── Task inputs
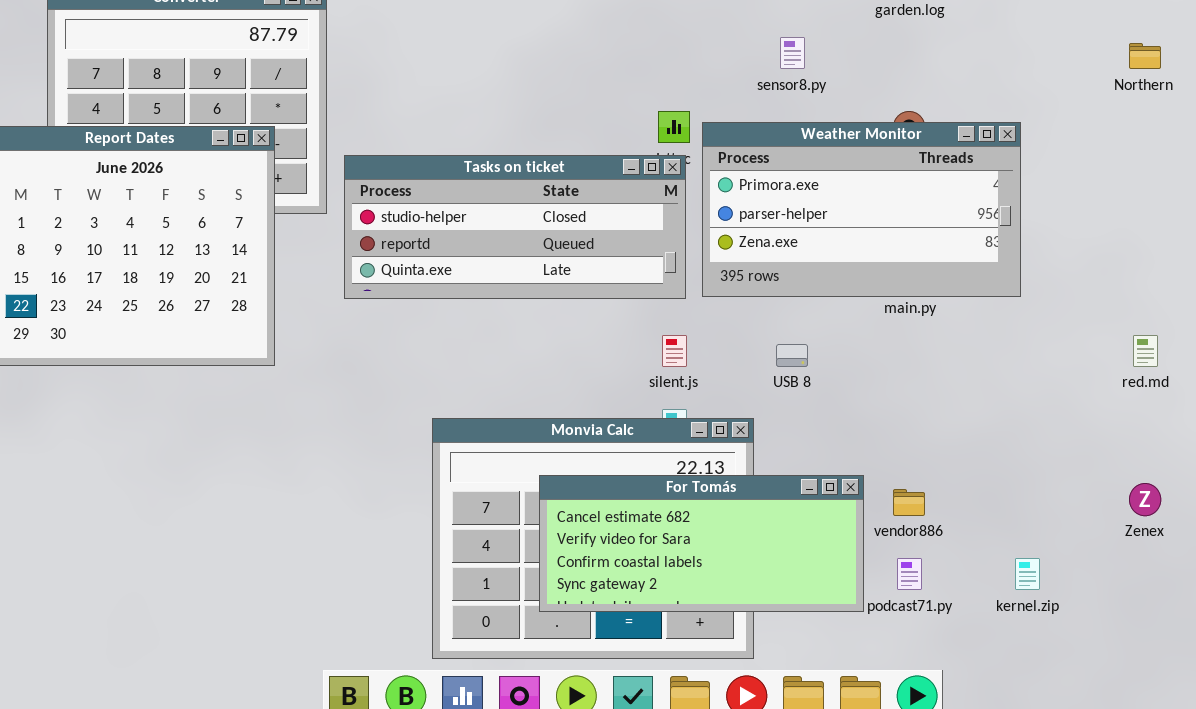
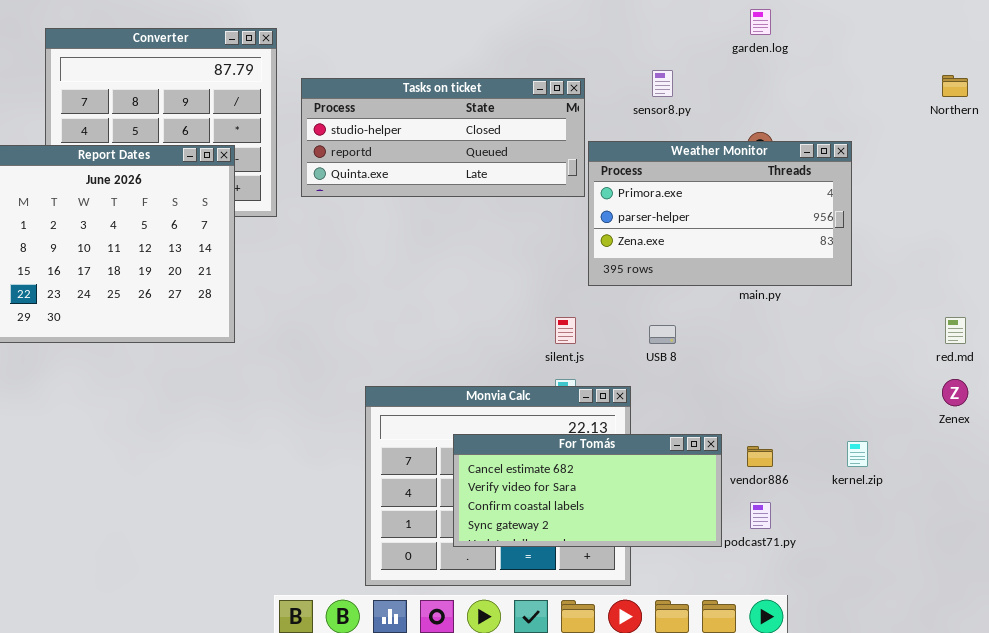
Tasks on ticket: [344,155,686,299] -> [301,78,585,197], moved
Zenex: [1129,483,1161,516] -> [942,379,968,406], moved
kernel.zip: [1015,558,1040,590] -> [847,441,868,467], moved

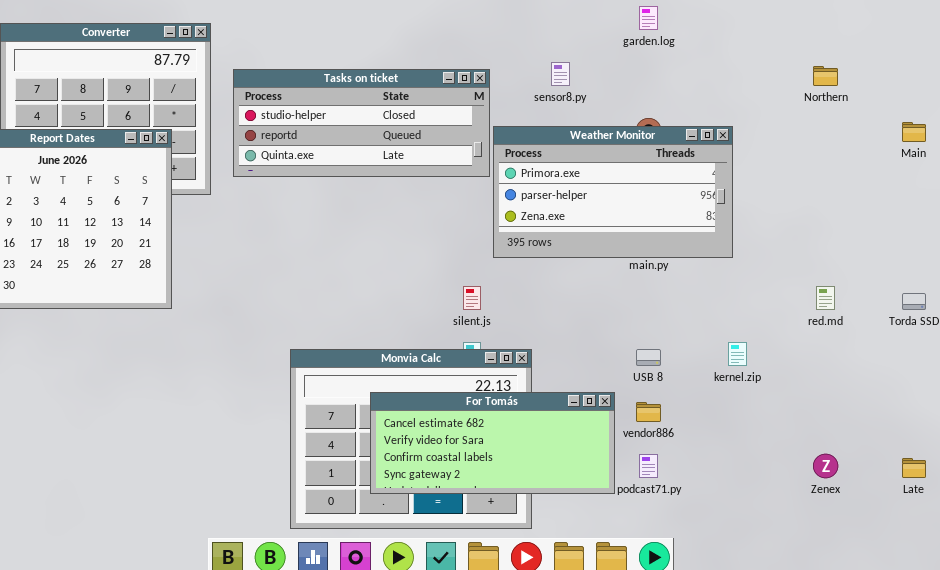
USB 8: [649,325,676,344] -> [636,349,661,366], moved
Zenex: [942,379,968,406] -> [813,454,838,478], moved
kernel.zip: [847,441,868,467] -> [728,342,747,366], moved

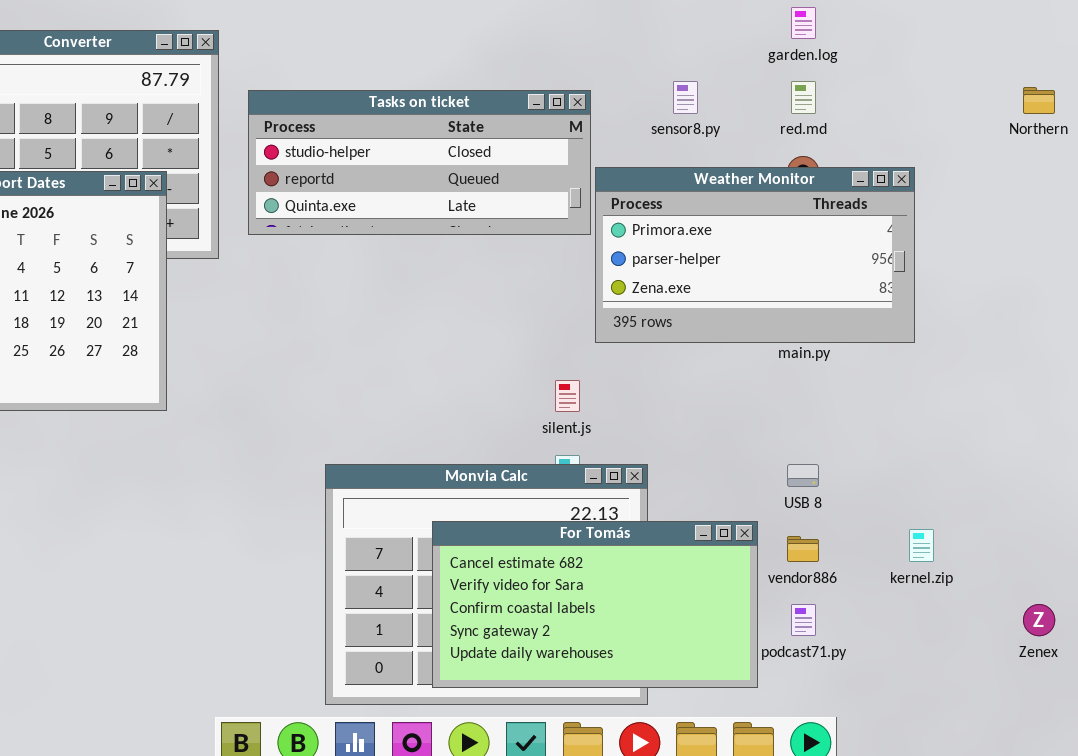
red.md: [816,286,835,310] -> [791,81,816,114], moved
kernel.zip: [728,342,747,366] -> [909,529,934,562], moved
For Tomás: [370,392,615,494] -> [432,521,758,688], resized

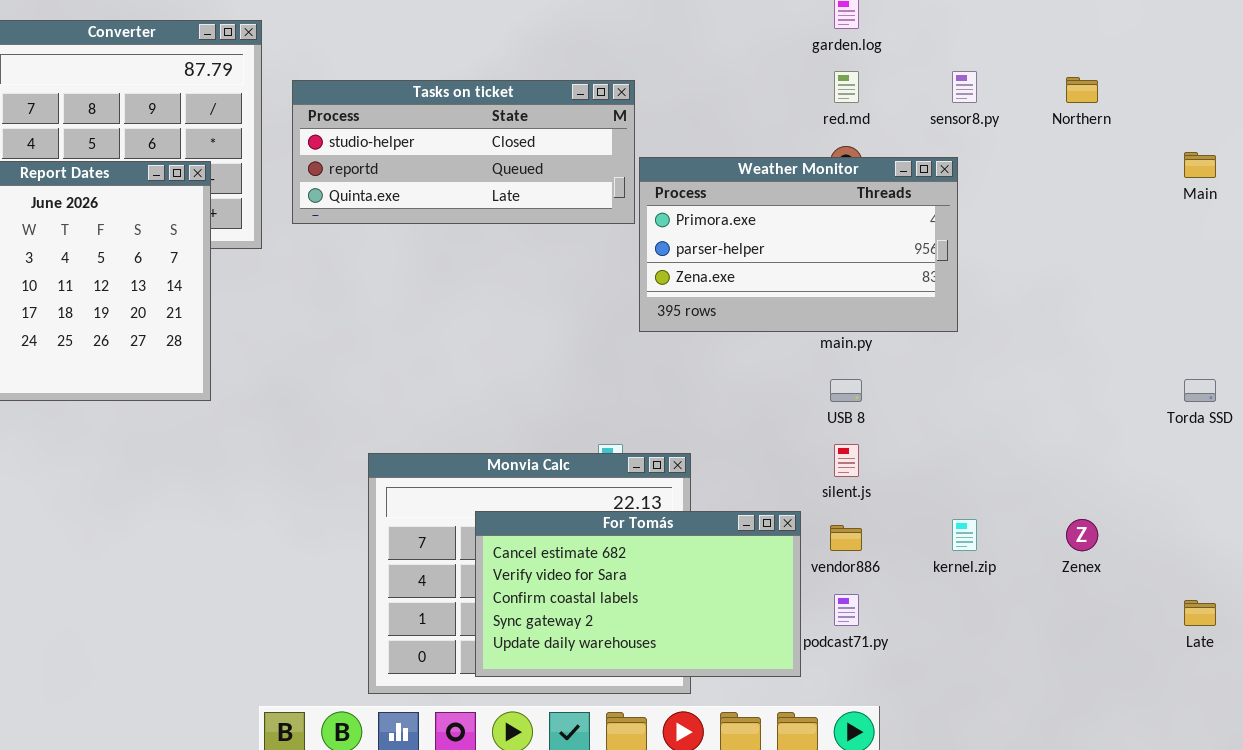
sensor8.py: [673,81,698,114] -> [952,71,977,103], moved
silent.js: [555,380,580,412] -> [834,444,859,477], moved
USB 8: [787,464,819,487] -> [830,379,862,402], moved
Zenex: [1023,604,1055,636] -> [1066,519,1098,551], moved

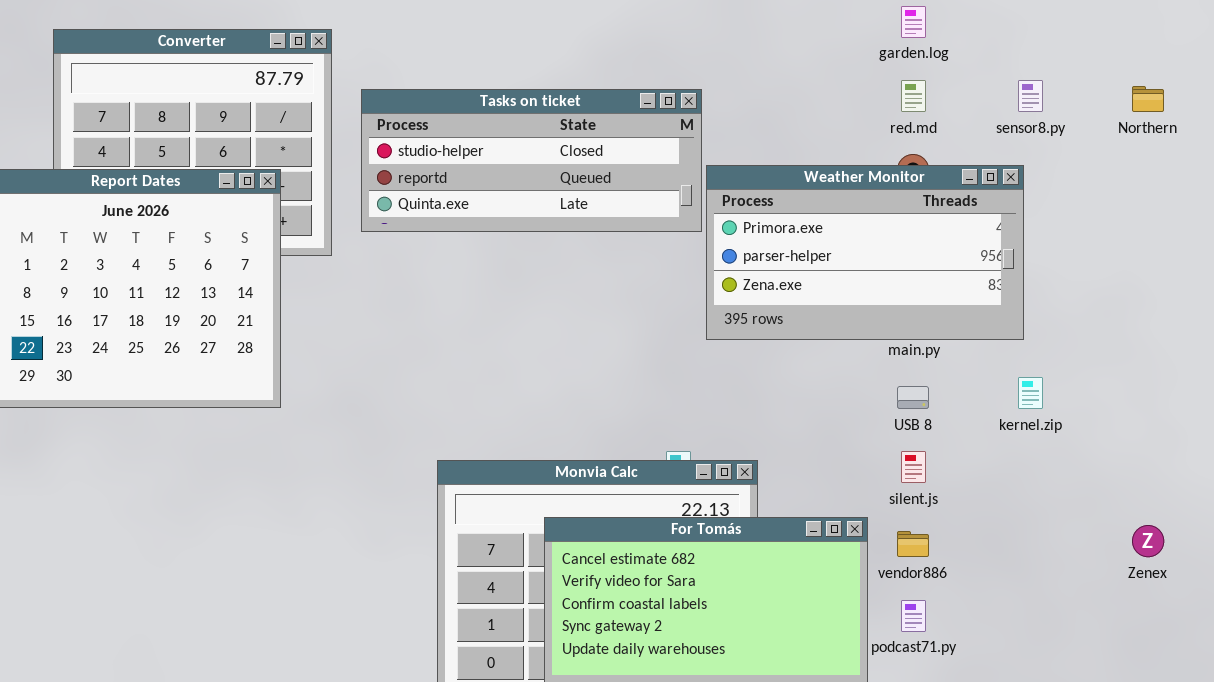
kernel.zip: [952,519,977,551] -> [1018,377,1043,409], moved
────
■ **Exercise aim**
Reproduce the material word for word, pictures excluded.

■ **Response to the exercise**
Tasks on ticket: [344,155,686,299] -> [301,78,585,197], moved
Zenex: [1129,483,1161,516] -> [942,379,968,406], moved
kernel.zip: [1015,558,1040,590] -> [847,441,868,467], moved

USB 8: [649,325,676,344] -> [636,349,661,366], moved
Zenex: [942,379,968,406] -> [813,454,838,478], moved
kernel.zip: [847,441,868,467] -> [728,342,747,366], moved

red.md: [816,286,835,310] -> [791,81,816,114], moved
kernel.zip: [728,342,747,366] -> [909,529,934,562], moved
For Tomás: [370,392,615,494] -> [432,521,758,688], resized

sensor8.py: [673,81,698,114] -> [952,71,977,103], moved
silent.js: [555,380,580,412] -> [834,444,859,477], moved
USB 8: [787,464,819,487] -> [830,379,862,402], moved
Zenex: [1023,604,1055,636] -> [1066,519,1098,551], moved

kernel.zip: [952,519,977,551] -> [1018,377,1043,409], moved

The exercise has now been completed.